##### Dataset extract #####

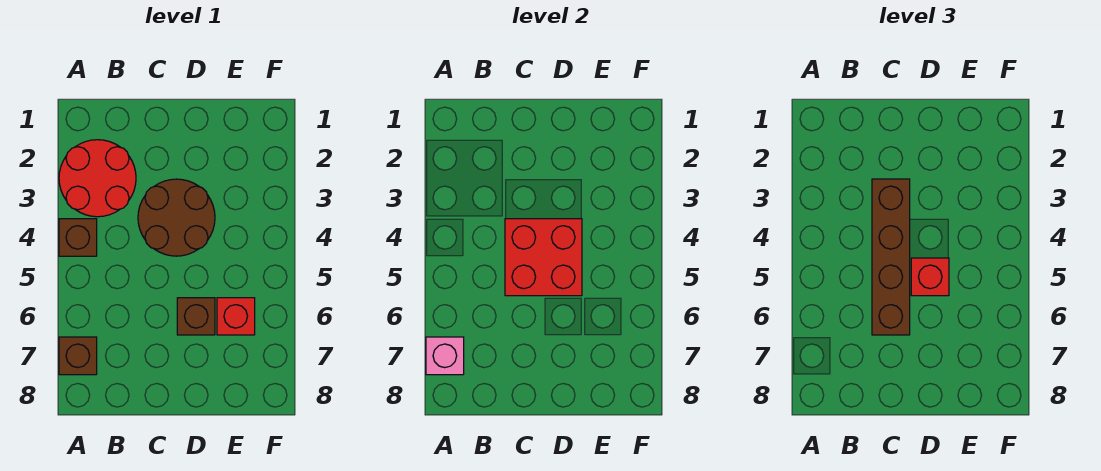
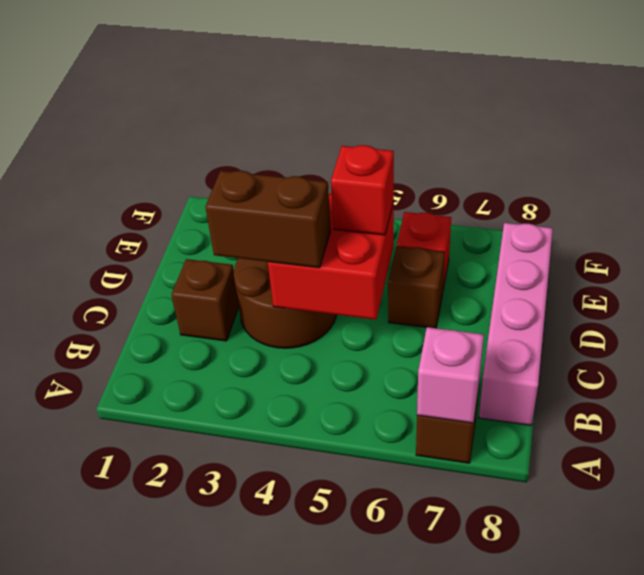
red round brick A2:B3 level 1 -> none
brown brick A4 level 1 -> brown brick C2 level 1
none -> pink brick B8:E8 level 1
brown brick C3:C6 level 3 -> brown brick C3:C4 level 3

#####

Please reproduce the whole listing exactly; the pictures stay out.

red round brick A2:B3 level 1 -> none
brown brick A4 level 1 -> brown brick C2 level 1
none -> pink brick B8:E8 level 1
brown brick C3:C6 level 3 -> brown brick C3:C4 level 3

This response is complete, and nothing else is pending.